Exercise directions: The line containing "cyan rectangle: (24, 88)" and every line after it, through the end of the records below, are to be reproduced exactly, with the pictures left out.

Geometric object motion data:
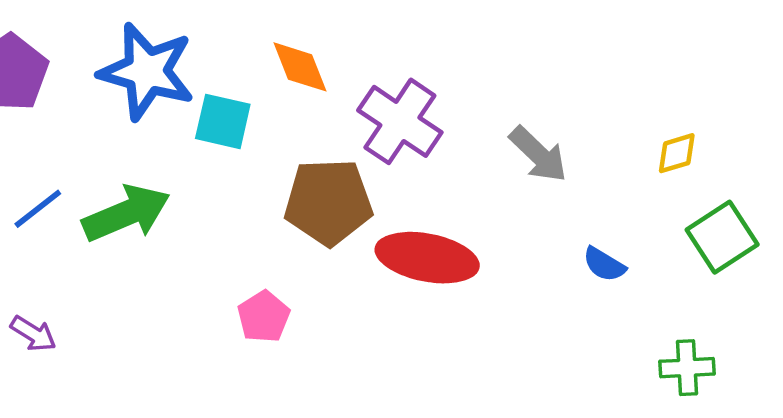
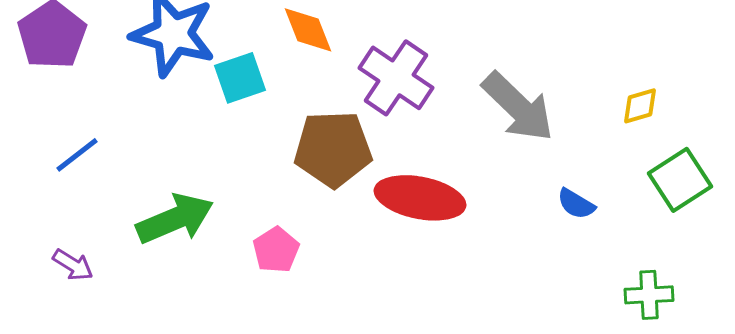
cyan square: (223, 121) -> (240, 78), turned -32
gray arrow: (538, 154) -> (518, 107), size x1.4
green arrow: (126, 213) -> (175, 219), moved

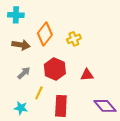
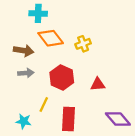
cyan cross: (16, 15) -> (38, 13), moved
orange diamond: (45, 34) -> (51, 38), turned -75
gray arrow: (24, 73) -> (26, 73), moved, turned 40

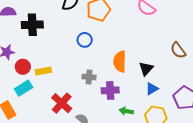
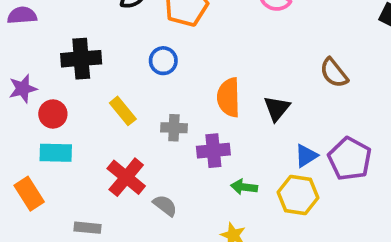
black cross: (32, 25) -> (81, 59), moved
yellow rectangle: (43, 71) -> (123, 111), moved, turned 63
cyan rectangle: (24, 88) -> (56, 153), turned 36
blue triangle: (152, 89) -> (306, 156), moved

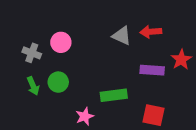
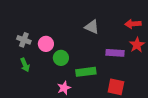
red arrow: (151, 32) -> (133, 24), moved
pink circle: (61, 42) -> (46, 44), moved
green circle: (58, 82) -> (61, 58), moved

Response to the task:
cyan rectangle: (24, 88) -> (56, 153), turned 36
blue triangle: (152, 89) -> (306, 156), moved

red arrow: (151, 32) -> (133, 24), moved
pink circle: (61, 42) -> (46, 44), moved
green circle: (58, 82) -> (61, 58), moved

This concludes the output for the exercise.